PROBLEM -
Extract every line of the entries below that contains the string "italic".

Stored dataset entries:
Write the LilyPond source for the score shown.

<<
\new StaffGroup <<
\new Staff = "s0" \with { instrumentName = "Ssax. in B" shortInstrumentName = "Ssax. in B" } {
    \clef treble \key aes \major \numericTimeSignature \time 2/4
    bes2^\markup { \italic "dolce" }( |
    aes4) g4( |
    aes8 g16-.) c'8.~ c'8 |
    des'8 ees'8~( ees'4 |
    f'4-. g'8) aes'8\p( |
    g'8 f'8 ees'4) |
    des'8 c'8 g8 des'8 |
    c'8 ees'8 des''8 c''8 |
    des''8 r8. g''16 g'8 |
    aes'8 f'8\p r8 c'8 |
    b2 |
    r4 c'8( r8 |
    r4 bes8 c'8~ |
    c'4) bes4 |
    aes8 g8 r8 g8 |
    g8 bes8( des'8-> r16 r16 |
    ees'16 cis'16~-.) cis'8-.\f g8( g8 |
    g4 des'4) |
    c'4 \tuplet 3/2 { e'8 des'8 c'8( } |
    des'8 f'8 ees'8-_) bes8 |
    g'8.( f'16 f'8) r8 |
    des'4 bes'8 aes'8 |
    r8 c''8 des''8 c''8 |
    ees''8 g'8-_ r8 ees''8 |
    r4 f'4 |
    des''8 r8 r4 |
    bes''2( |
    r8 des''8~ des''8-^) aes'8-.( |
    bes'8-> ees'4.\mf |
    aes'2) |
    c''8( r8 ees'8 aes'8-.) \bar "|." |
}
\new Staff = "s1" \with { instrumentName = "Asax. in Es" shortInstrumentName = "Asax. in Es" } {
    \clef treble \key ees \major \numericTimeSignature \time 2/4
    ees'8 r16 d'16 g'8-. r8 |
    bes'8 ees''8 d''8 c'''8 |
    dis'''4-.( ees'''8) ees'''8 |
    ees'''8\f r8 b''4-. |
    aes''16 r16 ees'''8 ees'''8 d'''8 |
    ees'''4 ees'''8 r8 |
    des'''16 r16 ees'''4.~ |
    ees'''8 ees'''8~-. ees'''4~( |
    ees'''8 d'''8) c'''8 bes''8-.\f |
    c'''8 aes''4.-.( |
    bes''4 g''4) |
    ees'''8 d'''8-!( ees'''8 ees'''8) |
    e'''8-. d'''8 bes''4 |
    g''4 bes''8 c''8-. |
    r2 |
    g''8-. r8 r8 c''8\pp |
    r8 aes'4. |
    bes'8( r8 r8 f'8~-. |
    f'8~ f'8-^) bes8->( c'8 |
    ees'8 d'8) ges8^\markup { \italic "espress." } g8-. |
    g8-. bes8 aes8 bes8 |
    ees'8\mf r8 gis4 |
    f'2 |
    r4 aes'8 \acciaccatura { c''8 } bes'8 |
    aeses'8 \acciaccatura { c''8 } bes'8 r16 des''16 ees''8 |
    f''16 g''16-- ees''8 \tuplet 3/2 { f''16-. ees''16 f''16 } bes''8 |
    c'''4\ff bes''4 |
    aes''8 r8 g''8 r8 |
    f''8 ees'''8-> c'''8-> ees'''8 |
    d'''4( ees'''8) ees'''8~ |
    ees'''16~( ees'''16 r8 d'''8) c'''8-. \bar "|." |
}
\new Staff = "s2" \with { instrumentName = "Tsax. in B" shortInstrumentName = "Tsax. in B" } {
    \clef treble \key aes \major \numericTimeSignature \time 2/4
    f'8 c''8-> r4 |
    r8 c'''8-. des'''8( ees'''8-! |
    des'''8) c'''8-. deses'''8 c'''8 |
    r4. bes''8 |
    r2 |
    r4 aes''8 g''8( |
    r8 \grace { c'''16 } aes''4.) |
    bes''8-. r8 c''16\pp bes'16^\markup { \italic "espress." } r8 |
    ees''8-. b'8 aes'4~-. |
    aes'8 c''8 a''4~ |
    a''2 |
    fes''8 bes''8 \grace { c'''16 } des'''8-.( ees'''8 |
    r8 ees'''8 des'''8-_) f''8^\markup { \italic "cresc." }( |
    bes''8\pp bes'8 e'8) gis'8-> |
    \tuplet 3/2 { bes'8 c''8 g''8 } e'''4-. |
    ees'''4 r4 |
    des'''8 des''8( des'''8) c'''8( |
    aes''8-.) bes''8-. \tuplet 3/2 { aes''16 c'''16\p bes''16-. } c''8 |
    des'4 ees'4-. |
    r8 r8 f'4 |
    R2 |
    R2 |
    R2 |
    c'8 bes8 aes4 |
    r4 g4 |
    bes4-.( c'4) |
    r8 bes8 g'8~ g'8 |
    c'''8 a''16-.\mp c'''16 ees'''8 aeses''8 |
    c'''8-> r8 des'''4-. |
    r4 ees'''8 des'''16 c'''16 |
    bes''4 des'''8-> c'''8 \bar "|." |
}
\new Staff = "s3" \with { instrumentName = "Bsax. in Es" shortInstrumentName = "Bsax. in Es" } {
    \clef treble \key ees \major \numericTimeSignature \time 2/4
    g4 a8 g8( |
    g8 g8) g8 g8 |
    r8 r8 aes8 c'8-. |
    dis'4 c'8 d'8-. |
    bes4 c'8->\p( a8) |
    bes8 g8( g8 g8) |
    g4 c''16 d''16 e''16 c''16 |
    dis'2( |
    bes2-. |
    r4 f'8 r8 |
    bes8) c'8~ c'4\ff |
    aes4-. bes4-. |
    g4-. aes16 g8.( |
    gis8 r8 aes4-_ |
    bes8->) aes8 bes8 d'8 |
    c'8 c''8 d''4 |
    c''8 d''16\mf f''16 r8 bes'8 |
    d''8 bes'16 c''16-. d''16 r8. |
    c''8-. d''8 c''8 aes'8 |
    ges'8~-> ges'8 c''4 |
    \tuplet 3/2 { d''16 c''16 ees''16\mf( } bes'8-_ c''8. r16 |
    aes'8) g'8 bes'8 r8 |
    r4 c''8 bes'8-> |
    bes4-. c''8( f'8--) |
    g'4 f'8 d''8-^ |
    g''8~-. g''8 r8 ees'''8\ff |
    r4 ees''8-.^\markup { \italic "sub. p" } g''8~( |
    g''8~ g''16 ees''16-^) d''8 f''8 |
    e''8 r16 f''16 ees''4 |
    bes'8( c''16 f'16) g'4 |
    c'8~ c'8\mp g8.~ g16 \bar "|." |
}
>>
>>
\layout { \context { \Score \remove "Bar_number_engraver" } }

ANSWER TO THE TASK -
    bes2^\markup { \italic "dolce" }( |
    ees'8 d'8) ges8^\markup { \italic "espress." } g8-. |
    bes''8-. r8 c''16\pp bes'16^\markup { \italic "espress." } r8 |
    r8 ees'''8 des'''8-_) f''8^\markup { \italic "cresc." }( |
    r4 ees''8-.^\markup { \italic "sub. p" } g''8~( |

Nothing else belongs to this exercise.